*** Supplied records ***
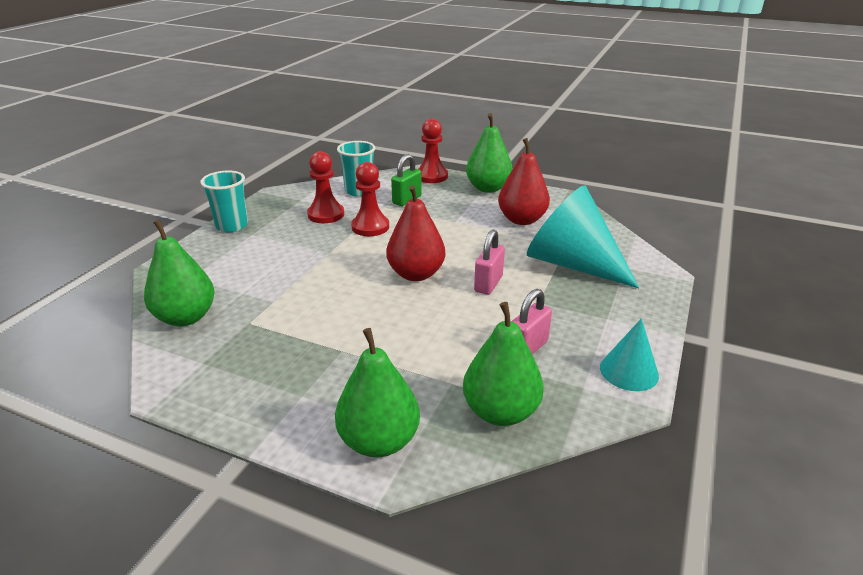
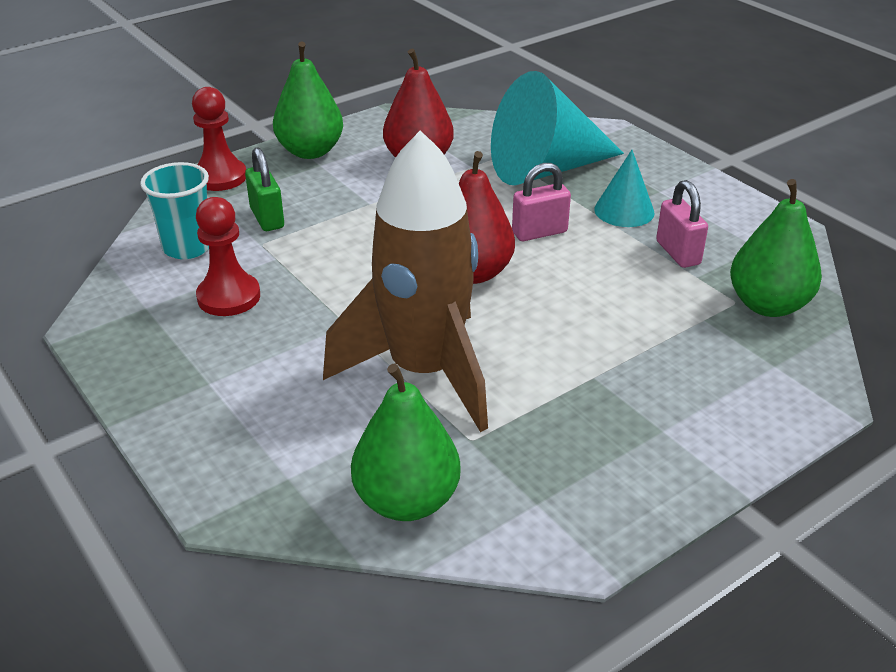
camera: 60 degrees left, 5 degrees up
(232, 226) = (155, 398): turquoise cup -> none
(302, 288) = (424, 372): none -> brown rocket
(370, 227) = (312, 270): red pawn -> none
(379, 441) = (772, 394): green pear -> none
(488, 284) = (539, 232): pink padlock -> pink padlock turned 75 degrees counterclockwise
(629, 371) = (749, 214): turquoise cone -> turquoise cone (624, 211)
*** End of Supplied records ***
Task to carry out:
The expected result is every line above containing the string "degrees".

Result of the exercise:
camera: 60 degrees left, 5 degrees up
(488, 284) = (539, 232): pink padlock -> pink padlock turned 75 degrees counterclockwise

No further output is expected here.